ENTRIES PROVIDED below:
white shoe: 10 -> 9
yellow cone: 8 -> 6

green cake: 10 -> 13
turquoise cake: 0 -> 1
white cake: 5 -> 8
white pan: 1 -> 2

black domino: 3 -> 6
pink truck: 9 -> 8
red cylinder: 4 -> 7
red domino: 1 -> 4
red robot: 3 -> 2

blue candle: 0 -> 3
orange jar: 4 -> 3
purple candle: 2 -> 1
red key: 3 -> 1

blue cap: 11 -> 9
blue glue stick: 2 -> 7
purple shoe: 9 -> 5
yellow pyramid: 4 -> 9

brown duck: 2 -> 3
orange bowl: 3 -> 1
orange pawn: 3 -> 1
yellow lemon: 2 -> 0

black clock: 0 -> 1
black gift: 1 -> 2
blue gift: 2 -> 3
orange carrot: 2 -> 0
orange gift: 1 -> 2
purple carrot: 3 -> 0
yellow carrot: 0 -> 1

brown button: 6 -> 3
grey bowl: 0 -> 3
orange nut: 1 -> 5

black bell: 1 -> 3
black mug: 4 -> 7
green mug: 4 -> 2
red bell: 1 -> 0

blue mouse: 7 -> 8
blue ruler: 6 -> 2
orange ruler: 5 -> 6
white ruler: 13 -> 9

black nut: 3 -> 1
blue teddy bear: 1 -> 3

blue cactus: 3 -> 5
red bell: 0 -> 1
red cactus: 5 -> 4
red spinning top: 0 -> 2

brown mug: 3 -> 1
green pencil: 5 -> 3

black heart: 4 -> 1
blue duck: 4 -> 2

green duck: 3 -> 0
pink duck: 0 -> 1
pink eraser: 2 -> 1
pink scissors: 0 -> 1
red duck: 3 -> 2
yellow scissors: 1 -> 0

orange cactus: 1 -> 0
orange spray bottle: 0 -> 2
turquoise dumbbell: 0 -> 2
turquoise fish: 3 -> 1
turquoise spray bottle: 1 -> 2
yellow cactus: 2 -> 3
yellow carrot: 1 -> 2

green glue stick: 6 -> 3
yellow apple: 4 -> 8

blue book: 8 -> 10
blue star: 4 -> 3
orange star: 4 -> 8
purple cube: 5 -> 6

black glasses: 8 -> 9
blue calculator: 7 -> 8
End of ENTRIES PROVIDED.
ASSIGNMENT
Filter the entries down to the lines with the word "black" in them.

THE COMPLETED TASK
black domino: 3 -> 6
black clock: 0 -> 1
black gift: 1 -> 2
black bell: 1 -> 3
black mug: 4 -> 7
black nut: 3 -> 1
black heart: 4 -> 1
black glasses: 8 -> 9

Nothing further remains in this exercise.